EXERCISE DATA:
= = = = = = =

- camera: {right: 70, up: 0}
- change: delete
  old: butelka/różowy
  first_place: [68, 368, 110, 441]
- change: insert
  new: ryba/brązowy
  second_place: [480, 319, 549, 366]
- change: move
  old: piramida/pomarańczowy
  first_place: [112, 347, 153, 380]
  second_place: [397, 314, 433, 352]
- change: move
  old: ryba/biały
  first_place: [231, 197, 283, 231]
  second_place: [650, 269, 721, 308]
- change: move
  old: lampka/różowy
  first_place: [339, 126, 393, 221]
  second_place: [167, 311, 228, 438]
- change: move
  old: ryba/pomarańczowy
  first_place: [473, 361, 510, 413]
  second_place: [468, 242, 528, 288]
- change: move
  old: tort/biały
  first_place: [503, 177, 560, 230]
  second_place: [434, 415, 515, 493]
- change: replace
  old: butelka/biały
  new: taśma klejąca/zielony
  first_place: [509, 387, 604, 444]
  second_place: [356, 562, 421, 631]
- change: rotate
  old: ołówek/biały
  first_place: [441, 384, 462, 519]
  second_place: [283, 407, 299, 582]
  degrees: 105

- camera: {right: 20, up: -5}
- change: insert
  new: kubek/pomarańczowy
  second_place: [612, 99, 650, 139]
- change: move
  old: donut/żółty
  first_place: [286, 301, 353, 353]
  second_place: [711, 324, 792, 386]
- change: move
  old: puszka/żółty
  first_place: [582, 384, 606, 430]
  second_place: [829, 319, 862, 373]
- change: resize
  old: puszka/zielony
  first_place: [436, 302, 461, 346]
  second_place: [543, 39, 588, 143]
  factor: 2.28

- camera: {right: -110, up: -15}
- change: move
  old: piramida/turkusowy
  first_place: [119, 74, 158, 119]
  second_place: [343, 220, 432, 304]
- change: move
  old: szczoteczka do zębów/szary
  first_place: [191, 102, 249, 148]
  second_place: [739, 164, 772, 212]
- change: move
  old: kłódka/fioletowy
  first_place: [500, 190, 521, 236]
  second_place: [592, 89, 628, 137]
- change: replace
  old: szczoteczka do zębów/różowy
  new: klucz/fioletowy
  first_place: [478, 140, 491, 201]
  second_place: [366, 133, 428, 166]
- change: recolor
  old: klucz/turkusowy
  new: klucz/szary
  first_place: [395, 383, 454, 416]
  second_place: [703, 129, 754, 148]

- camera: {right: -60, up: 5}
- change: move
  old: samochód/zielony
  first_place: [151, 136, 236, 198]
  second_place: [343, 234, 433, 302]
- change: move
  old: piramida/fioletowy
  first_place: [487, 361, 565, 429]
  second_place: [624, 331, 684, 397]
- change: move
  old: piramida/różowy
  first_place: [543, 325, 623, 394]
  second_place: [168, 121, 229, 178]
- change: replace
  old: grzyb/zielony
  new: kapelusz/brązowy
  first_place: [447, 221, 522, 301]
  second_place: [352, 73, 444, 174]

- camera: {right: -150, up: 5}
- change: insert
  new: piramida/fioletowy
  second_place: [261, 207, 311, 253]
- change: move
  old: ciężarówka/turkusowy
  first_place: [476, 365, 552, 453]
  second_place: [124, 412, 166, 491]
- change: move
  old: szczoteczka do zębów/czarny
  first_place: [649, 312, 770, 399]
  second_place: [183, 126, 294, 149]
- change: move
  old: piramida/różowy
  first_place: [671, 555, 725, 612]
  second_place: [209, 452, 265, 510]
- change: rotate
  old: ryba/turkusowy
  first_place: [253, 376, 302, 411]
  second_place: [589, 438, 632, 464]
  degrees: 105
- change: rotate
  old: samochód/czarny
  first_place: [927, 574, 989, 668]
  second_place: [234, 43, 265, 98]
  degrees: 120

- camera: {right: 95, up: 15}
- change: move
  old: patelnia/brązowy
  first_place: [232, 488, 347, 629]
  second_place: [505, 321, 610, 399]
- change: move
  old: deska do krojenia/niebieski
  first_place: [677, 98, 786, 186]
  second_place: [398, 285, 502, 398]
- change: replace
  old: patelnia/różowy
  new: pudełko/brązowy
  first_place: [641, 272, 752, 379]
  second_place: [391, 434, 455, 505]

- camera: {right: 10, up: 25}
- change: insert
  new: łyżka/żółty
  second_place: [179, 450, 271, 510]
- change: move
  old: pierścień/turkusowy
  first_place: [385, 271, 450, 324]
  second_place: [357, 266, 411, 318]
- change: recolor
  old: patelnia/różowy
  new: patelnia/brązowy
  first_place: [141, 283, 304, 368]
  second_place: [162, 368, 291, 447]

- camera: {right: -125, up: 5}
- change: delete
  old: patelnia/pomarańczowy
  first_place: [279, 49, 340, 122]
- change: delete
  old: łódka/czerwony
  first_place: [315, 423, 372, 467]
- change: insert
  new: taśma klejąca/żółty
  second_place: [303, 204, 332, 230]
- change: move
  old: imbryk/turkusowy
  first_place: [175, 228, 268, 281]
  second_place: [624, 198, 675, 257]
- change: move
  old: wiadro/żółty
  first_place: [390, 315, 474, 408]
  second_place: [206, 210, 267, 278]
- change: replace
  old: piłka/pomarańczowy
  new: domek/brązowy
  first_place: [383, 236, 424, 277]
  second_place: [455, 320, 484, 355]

= = = = = = =

EXERCISE DETAILS:
Transcribe the entries above, every line exactly as it reads.

ANSWER FOR THE TASK:
- camera: {right: 70, up: 0}
- change: delete
  old: butelka/różowy
  first_place: [68, 368, 110, 441]
- change: insert
  new: ryba/brązowy
  second_place: [480, 319, 549, 366]
- change: move
  old: piramida/pomarańczowy
  first_place: [112, 347, 153, 380]
  second_place: [397, 314, 433, 352]
- change: move
  old: ryba/biały
  first_place: [231, 197, 283, 231]
  second_place: [650, 269, 721, 308]
- change: move
  old: lampka/różowy
  first_place: [339, 126, 393, 221]
  second_place: [167, 311, 228, 438]
- change: move
  old: ryba/pomarańczowy
  first_place: [473, 361, 510, 413]
  second_place: [468, 242, 528, 288]
- change: move
  old: tort/biały
  first_place: [503, 177, 560, 230]
  second_place: [434, 415, 515, 493]
- change: replace
  old: butelka/biały
  new: taśma klejąca/zielony
  first_place: [509, 387, 604, 444]
  second_place: [356, 562, 421, 631]
- change: rotate
  old: ołówek/biały
  first_place: [441, 384, 462, 519]
  second_place: [283, 407, 299, 582]
  degrees: 105

- camera: {right: 20, up: -5}
- change: insert
  new: kubek/pomarańczowy
  second_place: [612, 99, 650, 139]
- change: move
  old: donut/żółty
  first_place: [286, 301, 353, 353]
  second_place: [711, 324, 792, 386]
- change: move
  old: puszka/żółty
  first_place: [582, 384, 606, 430]
  second_place: [829, 319, 862, 373]
- change: resize
  old: puszka/zielony
  first_place: [436, 302, 461, 346]
  second_place: [543, 39, 588, 143]
  factor: 2.28

- camera: {right: -110, up: -15}
- change: move
  old: piramida/turkusowy
  first_place: [119, 74, 158, 119]
  second_place: [343, 220, 432, 304]
- change: move
  old: szczoteczka do zębów/szary
  first_place: [191, 102, 249, 148]
  second_place: [739, 164, 772, 212]
- change: move
  old: kłódka/fioletowy
  first_place: [500, 190, 521, 236]
  second_place: [592, 89, 628, 137]
- change: replace
  old: szczoteczka do zębów/różowy
  new: klucz/fioletowy
  first_place: [478, 140, 491, 201]
  second_place: [366, 133, 428, 166]
- change: recolor
  old: klucz/turkusowy
  new: klucz/szary
  first_place: [395, 383, 454, 416]
  second_place: [703, 129, 754, 148]

- camera: {right: -60, up: 5}
- change: move
  old: samochód/zielony
  first_place: [151, 136, 236, 198]
  second_place: [343, 234, 433, 302]
- change: move
  old: piramida/fioletowy
  first_place: [487, 361, 565, 429]
  second_place: [624, 331, 684, 397]
- change: move
  old: piramida/różowy
  first_place: [543, 325, 623, 394]
  second_place: [168, 121, 229, 178]
- change: replace
  old: grzyb/zielony
  new: kapelusz/brązowy
  first_place: [447, 221, 522, 301]
  second_place: [352, 73, 444, 174]

- camera: {right: -150, up: 5}
- change: insert
  new: piramida/fioletowy
  second_place: [261, 207, 311, 253]
- change: move
  old: ciężarówka/turkusowy
  first_place: [476, 365, 552, 453]
  second_place: [124, 412, 166, 491]
- change: move
  old: szczoteczka do zębów/czarny
  first_place: [649, 312, 770, 399]
  second_place: [183, 126, 294, 149]
- change: move
  old: piramida/różowy
  first_place: [671, 555, 725, 612]
  second_place: [209, 452, 265, 510]
- change: rotate
  old: ryba/turkusowy
  first_place: [253, 376, 302, 411]
  second_place: [589, 438, 632, 464]
  degrees: 105
- change: rotate
  old: samochód/czarny
  first_place: [927, 574, 989, 668]
  second_place: [234, 43, 265, 98]
  degrees: 120

- camera: {right: 95, up: 15}
- change: move
  old: patelnia/brązowy
  first_place: [232, 488, 347, 629]
  second_place: [505, 321, 610, 399]
- change: move
  old: deska do krojenia/niebieski
  first_place: [677, 98, 786, 186]
  second_place: [398, 285, 502, 398]
- change: replace
  old: patelnia/różowy
  new: pudełko/brązowy
  first_place: [641, 272, 752, 379]
  second_place: [391, 434, 455, 505]

- camera: {right: 10, up: 25}
- change: insert
  new: łyżka/żółty
  second_place: [179, 450, 271, 510]
- change: move
  old: pierścień/turkusowy
  first_place: [385, 271, 450, 324]
  second_place: [357, 266, 411, 318]
- change: recolor
  old: patelnia/różowy
  new: patelnia/brązowy
  first_place: [141, 283, 304, 368]
  second_place: [162, 368, 291, 447]

- camera: {right: -125, up: 5}
- change: delete
  old: patelnia/pomarańczowy
  first_place: [279, 49, 340, 122]
- change: delete
  old: łódka/czerwony
  first_place: [315, 423, 372, 467]
- change: insert
  new: taśma klejąca/żółty
  second_place: [303, 204, 332, 230]
- change: move
  old: imbryk/turkusowy
  first_place: [175, 228, 268, 281]
  second_place: [624, 198, 675, 257]
- change: move
  old: wiadro/żółty
  first_place: [390, 315, 474, 408]
  second_place: [206, 210, 267, 278]
- change: replace
  old: piłka/pomarańczowy
  new: domek/brązowy
  first_place: [383, 236, 424, 277]
  second_place: [455, 320, 484, 355]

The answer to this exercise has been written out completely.